===== INPUT DATA =====

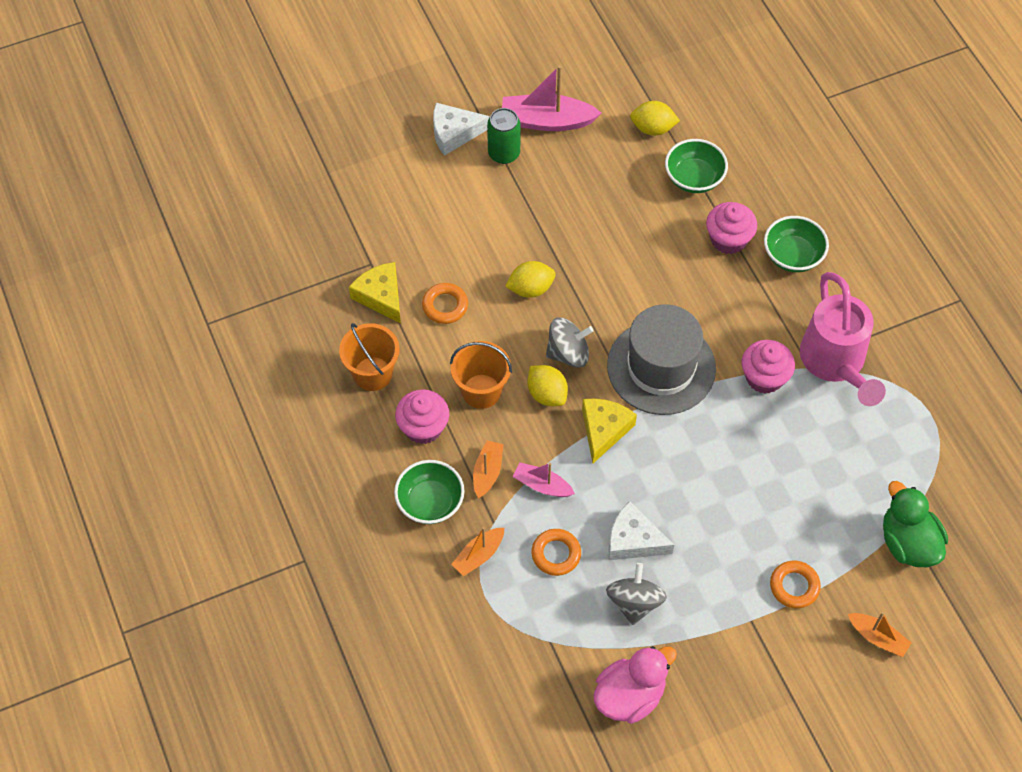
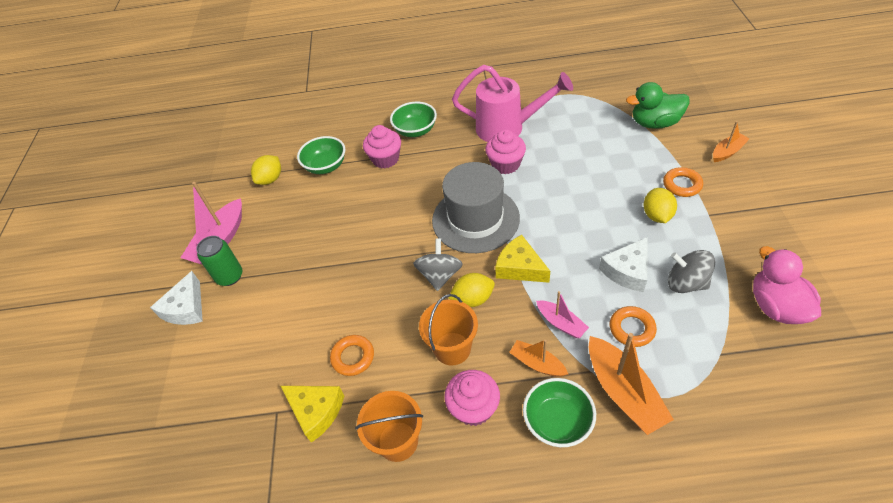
camera: 65 degrees left, 10 degrees down
(381, 296) = (316, 411): yellow cheese -> yellow cheese turned 135 degrees counterclockwise
(479, 555) = (623, 392): orange boat -> orange boat, size x1.74
(530, 289) = (367, 287): yellow lemon -> yellow lemon (657, 215)
(542, 485) = (561, 323): pink boat -> pink boat turned 90 degrees counterclockwise

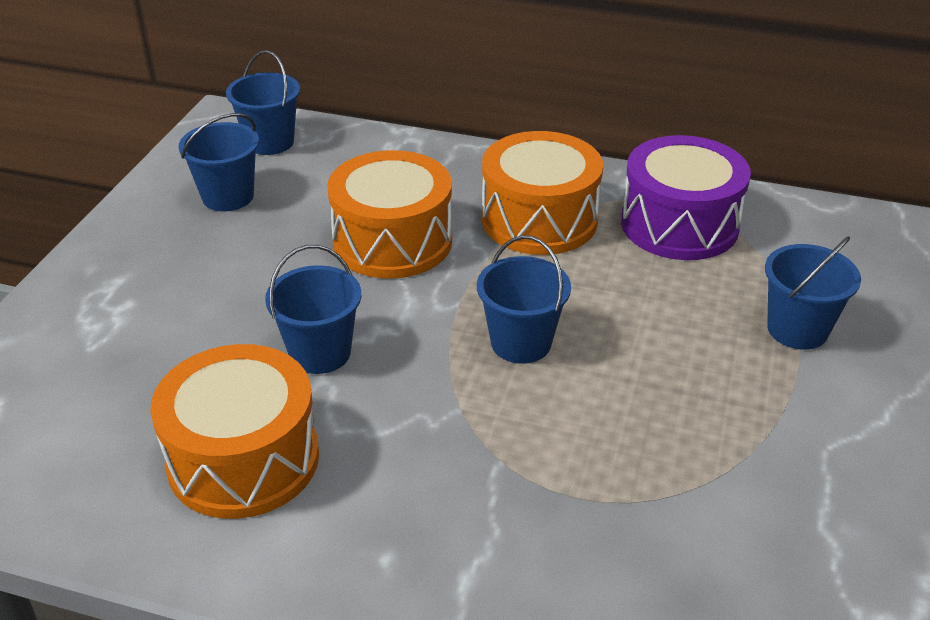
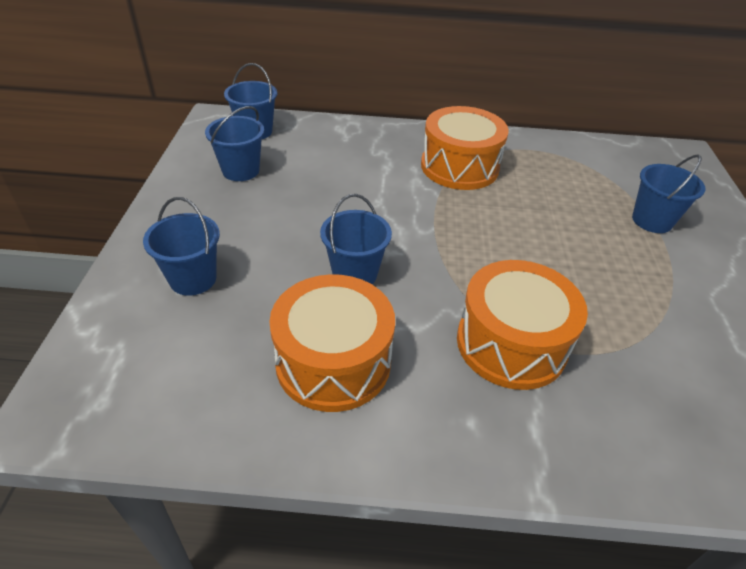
camera: 15 degrees left, 5 degrees up
(392, 241) = (370, 190): orange drum -> orange drum (511, 343)
(521, 343) = (488, 250): blue bucket -> blue bucket (193, 279)
(679, 224) = (547, 162): purple drum -> none

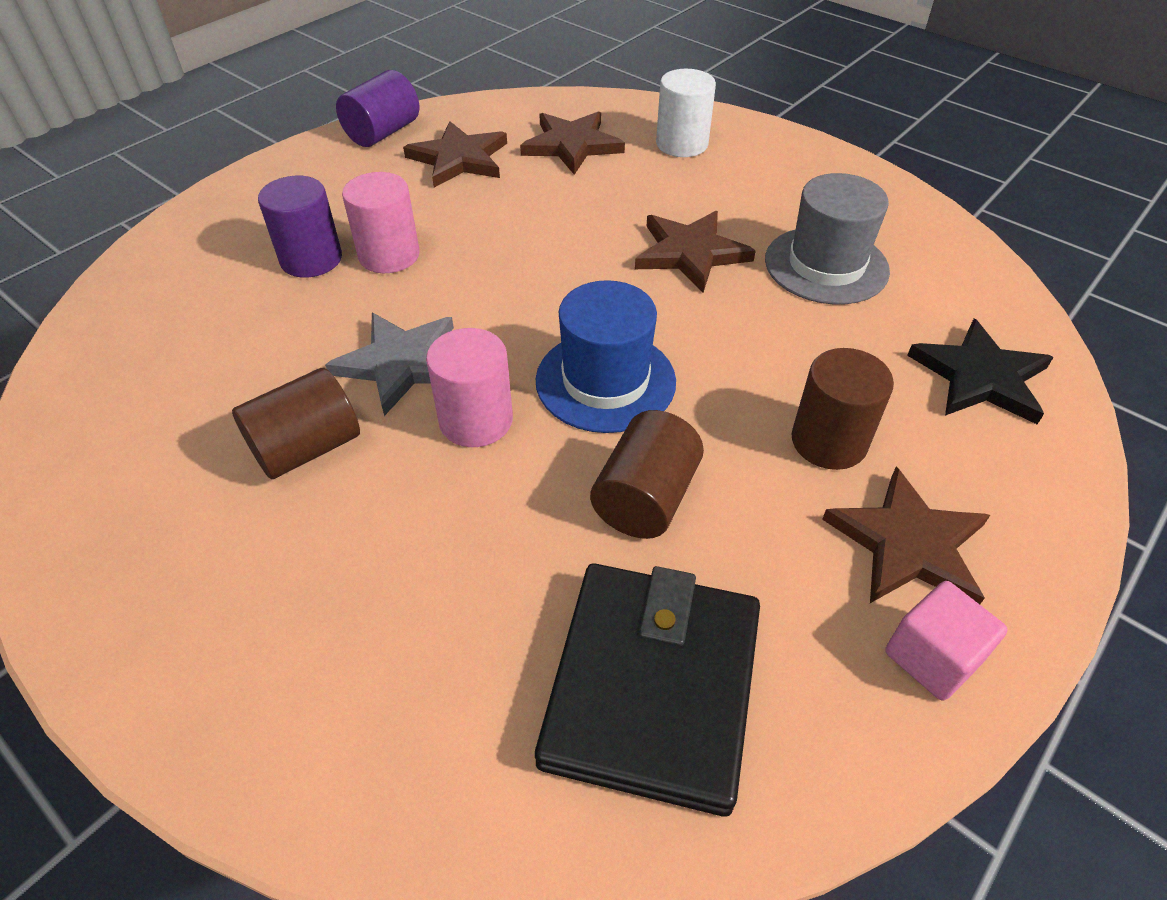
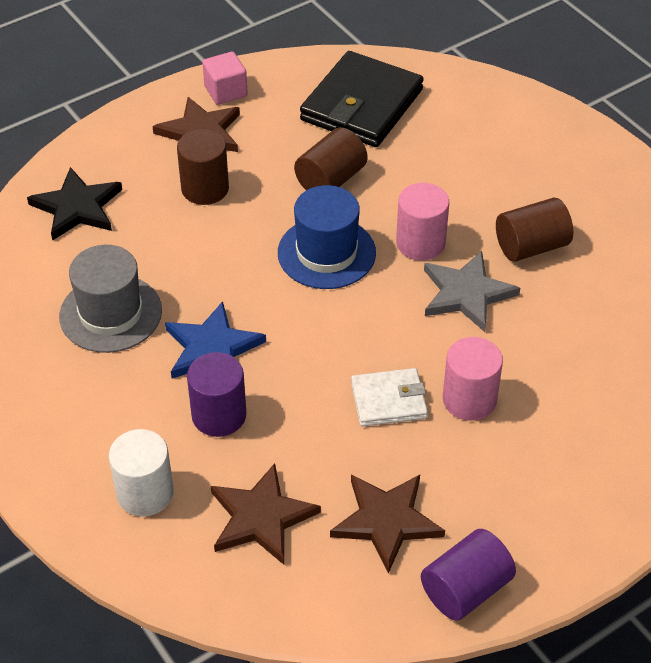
camera: 165 degrees left, 0 degrees up
(311, 259) = (538, 409): purple cylinder -> purple cylinder (219, 415)
(478, 240) = (388, 400): none -> white wallet
(690, 253) = (212, 348): brown star -> blue star

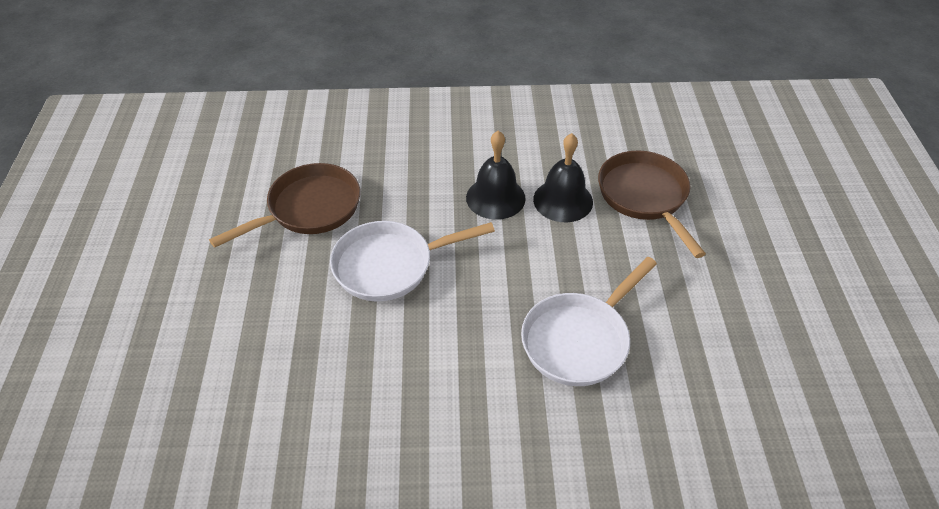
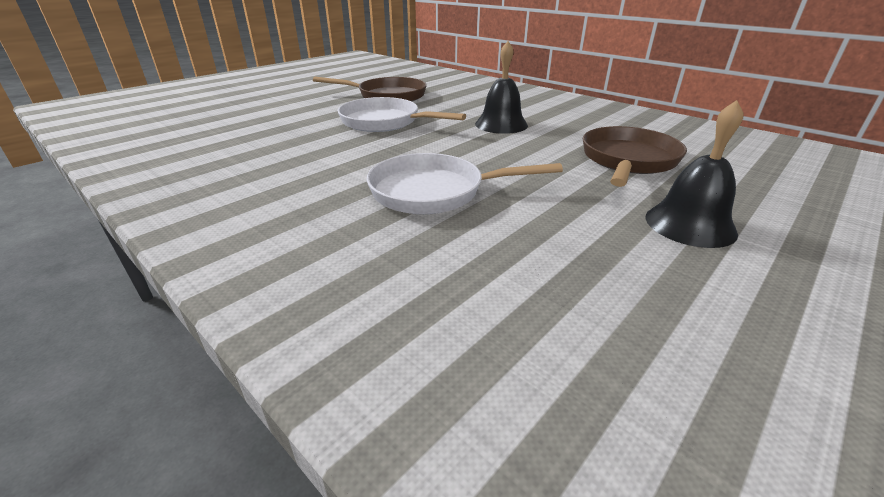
camera: 45 degrees right, 15 degrees down
(563, 200) = (549, 140): black bell -> black bell (690, 224)

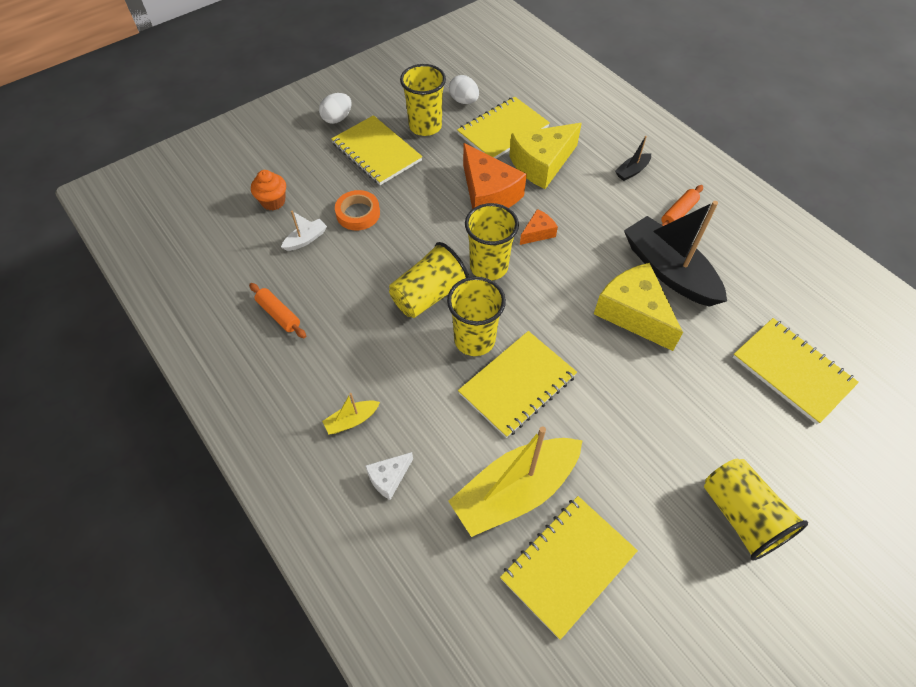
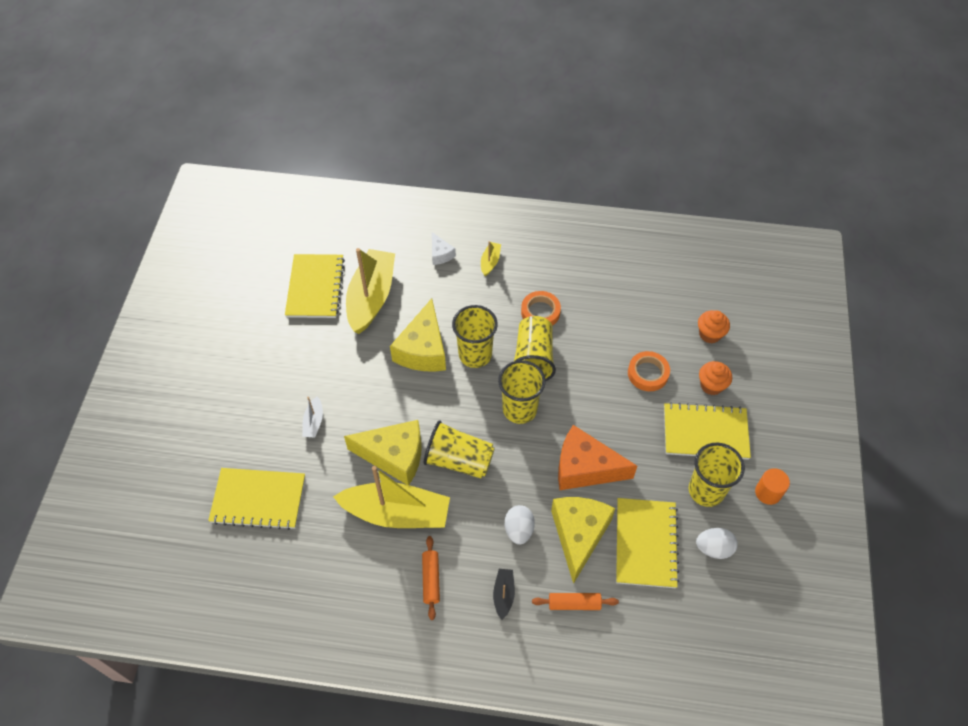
camera: 135 degrees right, 0 degrees up
(279, 314) = (600, 276): orange rolling pin -> orange rolling pin (574, 604)
(306, 239) = (652, 328): white boat -> white boat (314, 422)
(327, 172) = (711, 385): none -> orange cupcake
(337, 118) = (774, 436): white egg -> white egg (519, 530)
(372, 328) = (540, 312): none -> orange tape
(389, 99) = (768, 492): none -> orange cylinder
(389, 478) = (440, 254): white cheese -> white cheese turned 150 degrees clockwise
(517, 384) = (423, 349): yellow notebook -> yellow cheese
(538, 233) = (516, 465): orange cheese -> none
(668, 271) = (396, 513): black boat -> yellow boat
(741, 515) = (240, 379): yellow cup -> yellow cup (459, 460)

=====

Leave out the pictures; repeat the data exactly.

camera: 65 degrees left, 10 degrees down
(381, 296) = (316, 411): yellow cheese -> yellow cheese turned 135 degrees counterclockwise
(479, 555) = (623, 392): orange boat -> orange boat, size x1.74
(530, 289) = (367, 287): yellow lemon -> yellow lemon (657, 215)
(542, 485) = (561, 323): pink boat -> pink boat turned 90 degrees counterclockwise

camera: 15 degrees left, 5 degrees up
(392, 241) = (370, 190): orange drum -> orange drum (511, 343)
(521, 343) = (488, 250): blue bucket -> blue bucket (193, 279)
(679, 224) = (547, 162): purple drum -> none

camera: 165 degrees left, 0 degrees up
(311, 259) = (538, 409): purple cylinder -> purple cylinder (219, 415)
(478, 240) = (388, 400): none -> white wallet
(690, 253) = (212, 348): brown star -> blue star

camera: 45 degrees right, 15 degrees down
(563, 200) = (549, 140): black bell -> black bell (690, 224)

camera: 135 degrees right, 0 degrees up
(279, 314) = (600, 276): orange rolling pin -> orange rolling pin (574, 604)
(306, 239) = (652, 328): white boat -> white boat (314, 422)
(327, 172) = (711, 385): none -> orange cupcake
(337, 118) = (774, 436): white egg -> white egg (519, 530)
(372, 328) = (540, 312): none -> orange tape
(389, 99) = (768, 492): none -> orange cylinder
(389, 478) = (440, 254): white cheese -> white cheese turned 150 degrees clockwise
(517, 384) = (423, 349): yellow notebook -> yellow cheese
(538, 233) = (516, 465): orange cheese -> none
(668, 271) = (396, 513): black boat -> yellow boat
(741, 515) = (240, 379): yellow cup -> yellow cup (459, 460)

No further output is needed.